### What you need to do:
Scan the records below for the line with "white 1x1 tile [383,129,440,178] -> none" and the line with "tan 1x1 brick [116,502,154,540]". Repeat those two lines and every line between them exactly, and nothing else.

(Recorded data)
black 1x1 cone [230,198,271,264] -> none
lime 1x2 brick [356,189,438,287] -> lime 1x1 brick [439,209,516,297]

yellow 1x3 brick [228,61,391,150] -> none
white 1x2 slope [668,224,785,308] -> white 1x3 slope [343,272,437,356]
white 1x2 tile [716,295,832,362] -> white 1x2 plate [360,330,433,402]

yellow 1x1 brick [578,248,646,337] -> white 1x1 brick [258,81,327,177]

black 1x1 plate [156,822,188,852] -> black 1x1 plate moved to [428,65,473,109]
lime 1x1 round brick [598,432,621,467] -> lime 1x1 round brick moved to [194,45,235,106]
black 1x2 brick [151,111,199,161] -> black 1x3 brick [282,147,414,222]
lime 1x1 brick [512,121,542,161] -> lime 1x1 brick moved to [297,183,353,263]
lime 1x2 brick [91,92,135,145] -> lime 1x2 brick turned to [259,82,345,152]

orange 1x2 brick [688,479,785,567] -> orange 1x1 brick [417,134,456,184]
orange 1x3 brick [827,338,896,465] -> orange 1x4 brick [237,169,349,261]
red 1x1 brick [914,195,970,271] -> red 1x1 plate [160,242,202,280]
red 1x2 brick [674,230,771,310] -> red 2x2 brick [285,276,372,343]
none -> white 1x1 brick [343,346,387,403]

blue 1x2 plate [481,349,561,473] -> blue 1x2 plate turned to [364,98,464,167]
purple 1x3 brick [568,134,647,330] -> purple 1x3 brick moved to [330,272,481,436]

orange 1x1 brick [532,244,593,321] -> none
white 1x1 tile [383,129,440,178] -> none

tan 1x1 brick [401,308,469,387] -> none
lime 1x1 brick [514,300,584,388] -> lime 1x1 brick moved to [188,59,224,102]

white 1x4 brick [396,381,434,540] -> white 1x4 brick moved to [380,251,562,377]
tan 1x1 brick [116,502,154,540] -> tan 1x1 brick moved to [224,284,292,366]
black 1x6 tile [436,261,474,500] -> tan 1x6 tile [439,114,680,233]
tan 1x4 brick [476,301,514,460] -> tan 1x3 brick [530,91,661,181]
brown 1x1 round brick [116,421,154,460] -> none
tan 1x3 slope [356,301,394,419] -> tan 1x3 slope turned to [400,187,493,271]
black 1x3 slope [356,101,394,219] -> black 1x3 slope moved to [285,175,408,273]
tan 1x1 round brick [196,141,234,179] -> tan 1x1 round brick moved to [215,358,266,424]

### The answer:
white 1x1 tile [383,129,440,178] -> none

tan 1x1 brick [401,308,469,387] -> none
lime 1x1 brick [514,300,584,388] -> lime 1x1 brick moved to [188,59,224,102]

white 1x4 brick [396,381,434,540] -> white 1x4 brick moved to [380,251,562,377]
tan 1x1 brick [116,502,154,540] -> tan 1x1 brick moved to [224,284,292,366]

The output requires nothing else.